SOURCE DATA Block Start

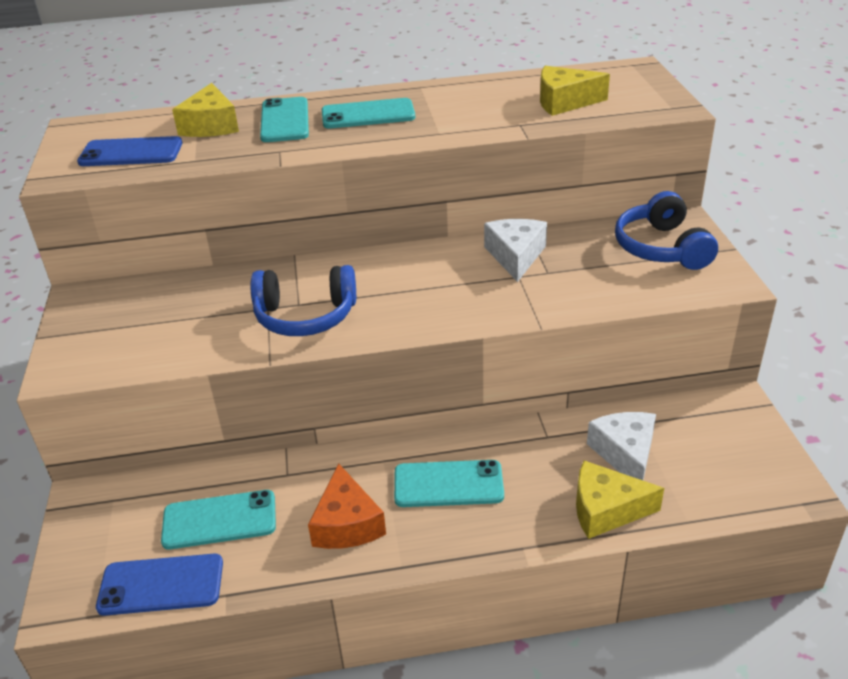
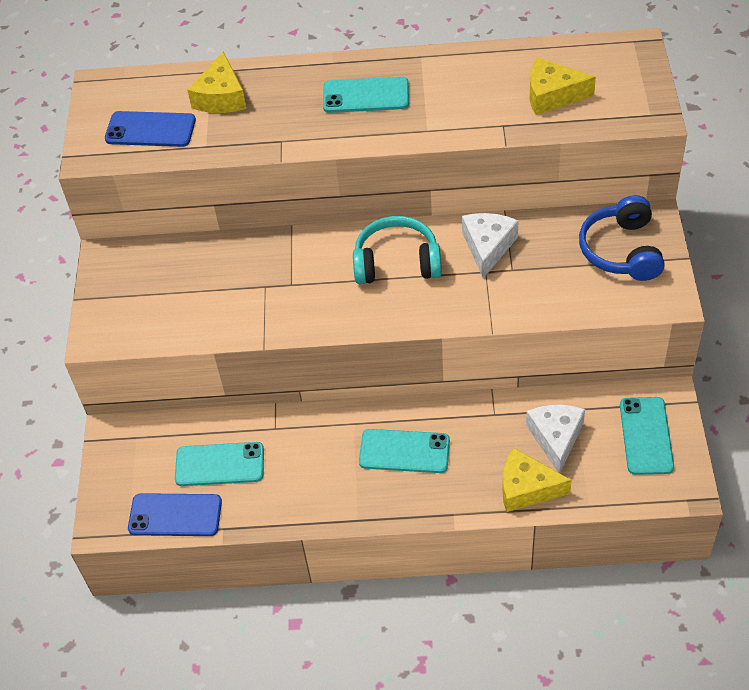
camera: 10 degrees right, 15 degrees up
(285, 120) = (289, 96): turquoise phone -> turquoise phone (646, 436)
(305, 316) = (296, 299): blue headphones -> none
(346, 524) = (319, 479): orange cheese -> none
(417, 276) = (397, 262): none -> turquoise headphones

SOURCE DATA Block End

_REQUEST:_
What you give back should be exactly the lines of the entries above from the one containing "(305, 316) = (296, 299): blue" to the end, and nothing more.

_RESPONSE:_
(305, 316) = (296, 299): blue headphones -> none
(346, 524) = (319, 479): orange cheese -> none
(417, 276) = (397, 262): none -> turquoise headphones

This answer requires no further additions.